┌─ Available data
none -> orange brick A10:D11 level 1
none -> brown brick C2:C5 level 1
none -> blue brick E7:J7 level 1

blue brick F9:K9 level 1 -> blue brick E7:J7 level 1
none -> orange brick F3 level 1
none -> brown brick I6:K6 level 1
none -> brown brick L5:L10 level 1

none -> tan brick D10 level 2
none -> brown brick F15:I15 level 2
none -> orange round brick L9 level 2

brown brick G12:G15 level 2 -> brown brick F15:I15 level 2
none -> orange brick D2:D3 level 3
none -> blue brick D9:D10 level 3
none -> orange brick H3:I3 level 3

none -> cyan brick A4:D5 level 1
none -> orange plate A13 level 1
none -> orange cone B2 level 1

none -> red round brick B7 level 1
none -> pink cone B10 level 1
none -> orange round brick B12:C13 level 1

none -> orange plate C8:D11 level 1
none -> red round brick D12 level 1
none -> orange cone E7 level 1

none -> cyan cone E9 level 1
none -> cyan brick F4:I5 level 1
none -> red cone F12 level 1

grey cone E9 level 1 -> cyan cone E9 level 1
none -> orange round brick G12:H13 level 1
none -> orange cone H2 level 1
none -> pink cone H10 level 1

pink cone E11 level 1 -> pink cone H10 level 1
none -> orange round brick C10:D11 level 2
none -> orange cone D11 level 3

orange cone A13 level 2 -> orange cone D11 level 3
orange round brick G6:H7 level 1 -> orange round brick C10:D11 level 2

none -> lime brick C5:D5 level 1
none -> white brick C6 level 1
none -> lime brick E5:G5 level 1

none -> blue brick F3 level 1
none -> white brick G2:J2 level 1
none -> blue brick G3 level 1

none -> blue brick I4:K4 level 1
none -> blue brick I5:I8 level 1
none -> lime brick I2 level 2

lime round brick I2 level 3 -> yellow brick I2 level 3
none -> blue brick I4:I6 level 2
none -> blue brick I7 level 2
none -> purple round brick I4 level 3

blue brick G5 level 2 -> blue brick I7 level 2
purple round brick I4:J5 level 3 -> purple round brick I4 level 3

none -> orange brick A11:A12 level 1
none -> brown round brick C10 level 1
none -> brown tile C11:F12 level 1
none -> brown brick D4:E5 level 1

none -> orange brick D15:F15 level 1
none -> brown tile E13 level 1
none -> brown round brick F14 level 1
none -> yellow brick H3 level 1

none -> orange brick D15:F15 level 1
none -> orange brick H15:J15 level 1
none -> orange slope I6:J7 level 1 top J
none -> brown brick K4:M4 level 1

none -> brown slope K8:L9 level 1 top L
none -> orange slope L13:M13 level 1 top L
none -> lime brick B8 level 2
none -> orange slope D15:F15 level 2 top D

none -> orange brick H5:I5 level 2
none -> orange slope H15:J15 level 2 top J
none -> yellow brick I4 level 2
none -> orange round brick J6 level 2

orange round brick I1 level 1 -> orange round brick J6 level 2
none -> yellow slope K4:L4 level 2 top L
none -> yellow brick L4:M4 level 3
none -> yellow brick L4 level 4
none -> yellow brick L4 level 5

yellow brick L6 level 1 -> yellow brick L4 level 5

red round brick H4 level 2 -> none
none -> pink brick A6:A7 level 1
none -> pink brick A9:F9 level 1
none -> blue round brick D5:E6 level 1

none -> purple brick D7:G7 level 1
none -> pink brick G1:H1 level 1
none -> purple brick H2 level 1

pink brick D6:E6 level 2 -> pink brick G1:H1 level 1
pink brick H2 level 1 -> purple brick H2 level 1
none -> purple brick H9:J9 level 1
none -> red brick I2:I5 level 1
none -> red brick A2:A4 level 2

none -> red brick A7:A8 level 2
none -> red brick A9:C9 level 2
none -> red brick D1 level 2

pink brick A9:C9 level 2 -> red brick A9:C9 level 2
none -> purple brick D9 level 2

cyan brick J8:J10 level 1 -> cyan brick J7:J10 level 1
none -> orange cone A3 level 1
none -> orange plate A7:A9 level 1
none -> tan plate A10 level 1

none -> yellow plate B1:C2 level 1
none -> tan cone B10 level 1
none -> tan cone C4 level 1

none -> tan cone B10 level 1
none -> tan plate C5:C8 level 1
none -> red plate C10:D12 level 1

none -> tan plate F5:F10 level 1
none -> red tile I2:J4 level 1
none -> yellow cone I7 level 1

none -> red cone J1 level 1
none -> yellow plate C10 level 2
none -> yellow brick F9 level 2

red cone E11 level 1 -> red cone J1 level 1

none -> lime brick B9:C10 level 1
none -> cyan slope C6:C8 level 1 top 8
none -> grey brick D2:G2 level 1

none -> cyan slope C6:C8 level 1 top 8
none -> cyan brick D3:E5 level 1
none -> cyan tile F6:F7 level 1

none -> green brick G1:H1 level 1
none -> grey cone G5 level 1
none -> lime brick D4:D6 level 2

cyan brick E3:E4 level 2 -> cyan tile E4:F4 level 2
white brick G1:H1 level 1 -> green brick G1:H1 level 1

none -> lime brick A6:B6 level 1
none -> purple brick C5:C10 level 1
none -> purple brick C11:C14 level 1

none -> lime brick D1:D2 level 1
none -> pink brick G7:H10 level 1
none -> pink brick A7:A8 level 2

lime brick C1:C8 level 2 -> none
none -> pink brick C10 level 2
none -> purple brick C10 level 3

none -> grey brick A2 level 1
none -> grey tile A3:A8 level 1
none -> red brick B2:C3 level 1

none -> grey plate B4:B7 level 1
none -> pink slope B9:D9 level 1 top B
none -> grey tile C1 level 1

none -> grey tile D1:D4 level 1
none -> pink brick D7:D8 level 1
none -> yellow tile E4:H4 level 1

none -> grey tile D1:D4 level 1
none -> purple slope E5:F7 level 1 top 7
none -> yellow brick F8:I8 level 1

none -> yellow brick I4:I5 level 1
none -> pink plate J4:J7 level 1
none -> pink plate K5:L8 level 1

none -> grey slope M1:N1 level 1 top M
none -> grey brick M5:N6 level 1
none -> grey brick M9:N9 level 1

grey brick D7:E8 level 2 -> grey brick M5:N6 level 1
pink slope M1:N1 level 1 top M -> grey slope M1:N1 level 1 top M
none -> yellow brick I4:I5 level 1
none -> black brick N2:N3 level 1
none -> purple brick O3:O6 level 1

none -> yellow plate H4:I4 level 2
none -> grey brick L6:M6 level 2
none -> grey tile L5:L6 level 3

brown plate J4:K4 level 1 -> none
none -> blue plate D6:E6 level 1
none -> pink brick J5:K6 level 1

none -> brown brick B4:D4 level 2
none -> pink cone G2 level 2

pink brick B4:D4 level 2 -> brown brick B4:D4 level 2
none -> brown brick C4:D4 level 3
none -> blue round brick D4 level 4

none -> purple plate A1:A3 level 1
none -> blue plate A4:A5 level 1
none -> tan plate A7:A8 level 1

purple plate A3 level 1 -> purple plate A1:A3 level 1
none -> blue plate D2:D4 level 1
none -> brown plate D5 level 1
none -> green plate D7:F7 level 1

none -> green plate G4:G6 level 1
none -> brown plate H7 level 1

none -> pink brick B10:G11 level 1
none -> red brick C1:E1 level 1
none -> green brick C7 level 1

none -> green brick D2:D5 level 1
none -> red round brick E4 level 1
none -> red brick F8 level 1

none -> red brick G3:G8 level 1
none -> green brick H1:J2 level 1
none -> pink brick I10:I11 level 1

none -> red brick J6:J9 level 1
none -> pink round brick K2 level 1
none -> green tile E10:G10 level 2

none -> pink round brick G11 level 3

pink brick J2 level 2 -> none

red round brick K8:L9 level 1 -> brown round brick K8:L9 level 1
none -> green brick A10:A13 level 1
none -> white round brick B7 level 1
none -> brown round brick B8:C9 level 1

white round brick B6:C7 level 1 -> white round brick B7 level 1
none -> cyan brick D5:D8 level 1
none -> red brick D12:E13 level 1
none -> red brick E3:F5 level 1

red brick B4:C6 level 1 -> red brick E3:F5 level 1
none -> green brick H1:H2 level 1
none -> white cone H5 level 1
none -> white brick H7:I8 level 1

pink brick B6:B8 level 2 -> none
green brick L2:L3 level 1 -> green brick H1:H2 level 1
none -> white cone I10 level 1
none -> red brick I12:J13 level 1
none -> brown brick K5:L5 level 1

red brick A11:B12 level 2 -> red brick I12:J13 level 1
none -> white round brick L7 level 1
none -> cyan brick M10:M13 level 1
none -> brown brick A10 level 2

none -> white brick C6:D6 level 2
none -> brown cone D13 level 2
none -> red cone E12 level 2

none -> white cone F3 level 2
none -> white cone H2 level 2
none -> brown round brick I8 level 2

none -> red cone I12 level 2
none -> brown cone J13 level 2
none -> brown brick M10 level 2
└─
What needs to be done — Lines holding the word "slope" in the records above: how many are there? Answer with the number only.

Task solution — 12